■ **WHAT YOU SHOULD DO**: Your answer should consist of the lines in the data below that contain "turquoise".

■ **EXERCISE INPUTS**:
= = = = =
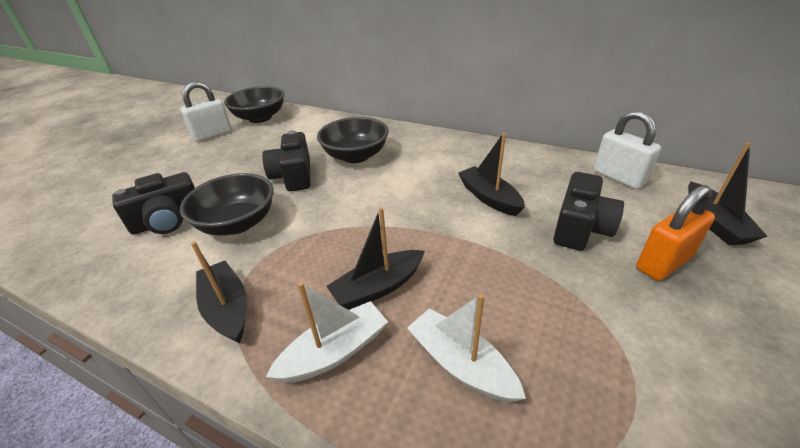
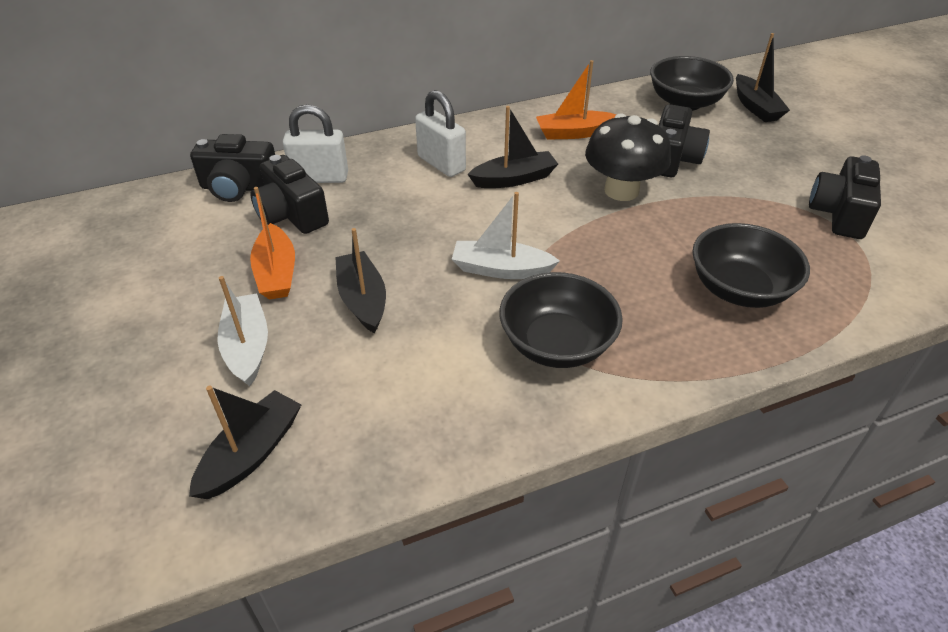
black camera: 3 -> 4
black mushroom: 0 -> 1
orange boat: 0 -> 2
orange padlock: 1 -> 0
= = = = =
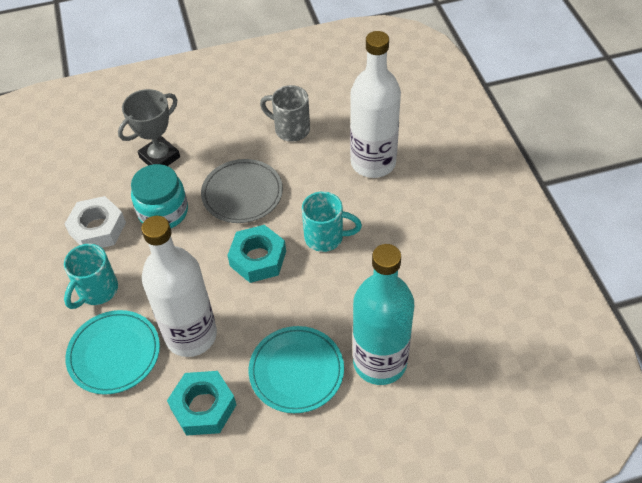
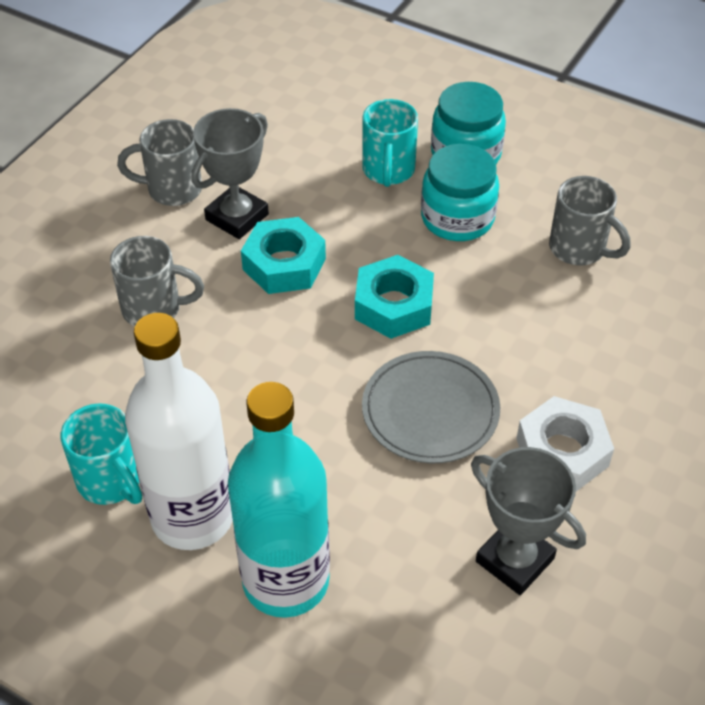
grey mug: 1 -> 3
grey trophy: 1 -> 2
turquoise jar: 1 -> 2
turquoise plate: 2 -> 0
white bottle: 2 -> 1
= = = = =
■ **SOLUTION BELOW**:
turquoise jar: 1 -> 2
turquoise plate: 2 -> 0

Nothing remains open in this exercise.